Task goal -> Below are records with pictures in them; print them exactly, omitting the pictures.
*** Material provided Section Begins ***
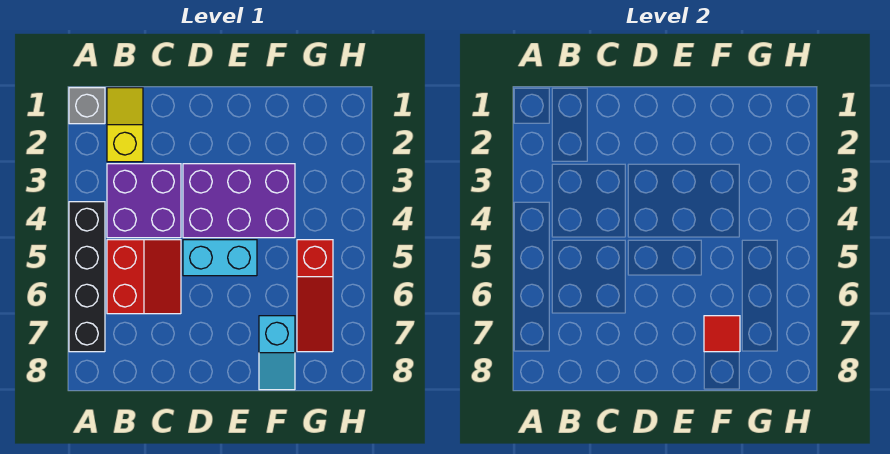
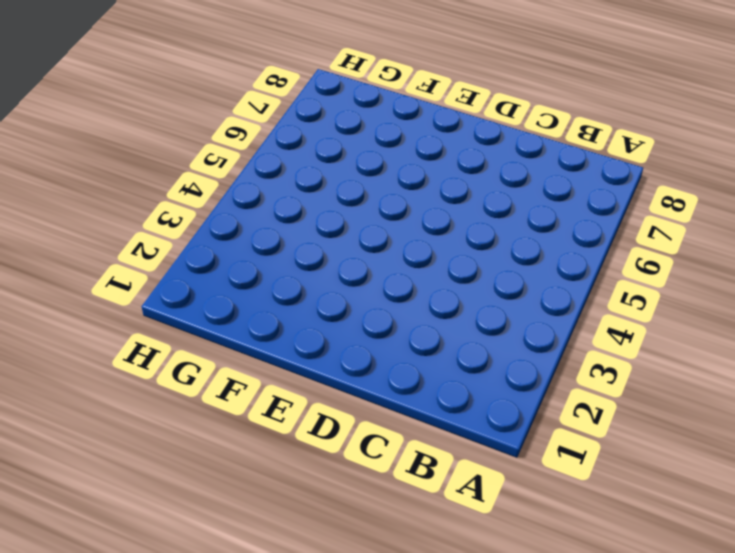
none -> grey brick A1 level 1
none -> black brick A4:A7 level 1

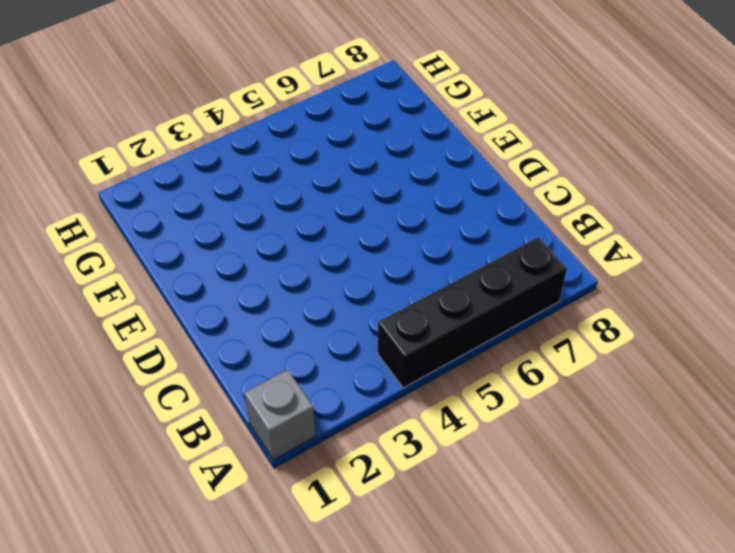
none -> yellow slope B1:B2 level 1 top 2
none -> purple brick B3:C4 level 1

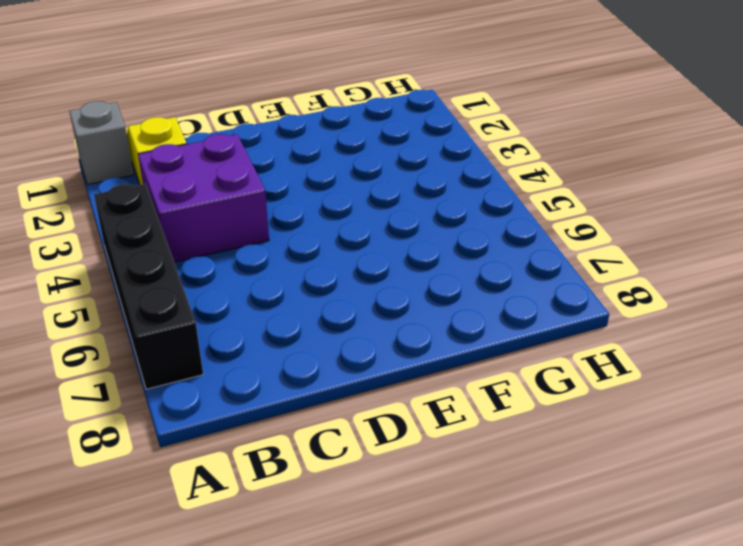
none -> red slope B5:C6 level 1 top B
none -> purple brick D3:F4 level 1

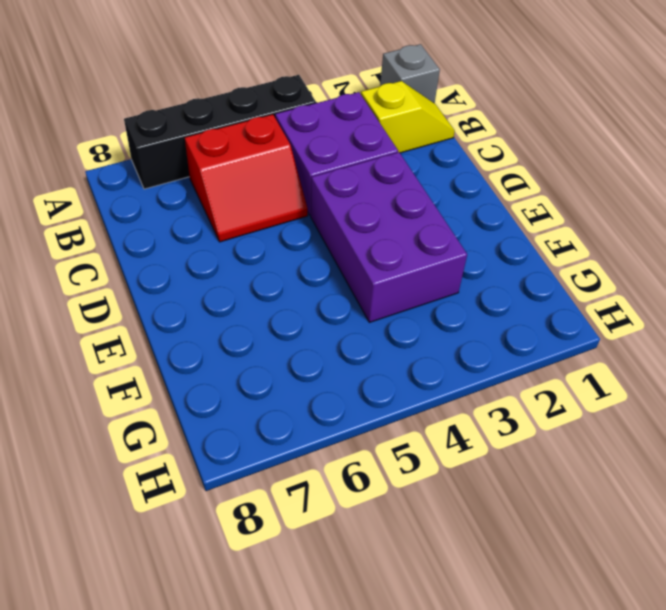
none -> cyan brick D5:E5 level 1
none -> cyan slope F7:F8 level 1 top 7

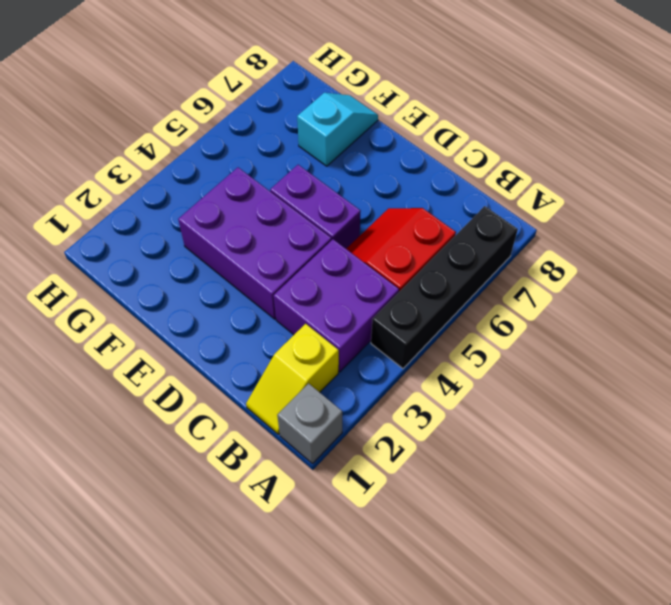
purple brick D5:E5 level 1 -> cyan brick D5:E5 level 1
none -> red slope G5:G7 level 1 top 5
none -> red tile F7 level 2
*** Material provided Section Ends ***
Result for this task ->
none -> grey brick A1 level 1
none -> black brick A4:A7 level 1

none -> yellow slope B1:B2 level 1 top 2
none -> purple brick B3:C4 level 1

none -> red slope B5:C6 level 1 top B
none -> purple brick D3:F4 level 1

none -> cyan brick D5:E5 level 1
none -> cyan slope F7:F8 level 1 top 7

purple brick D5:E5 level 1 -> cyan brick D5:E5 level 1
none -> red slope G5:G7 level 1 top 5
none -> red tile F7 level 2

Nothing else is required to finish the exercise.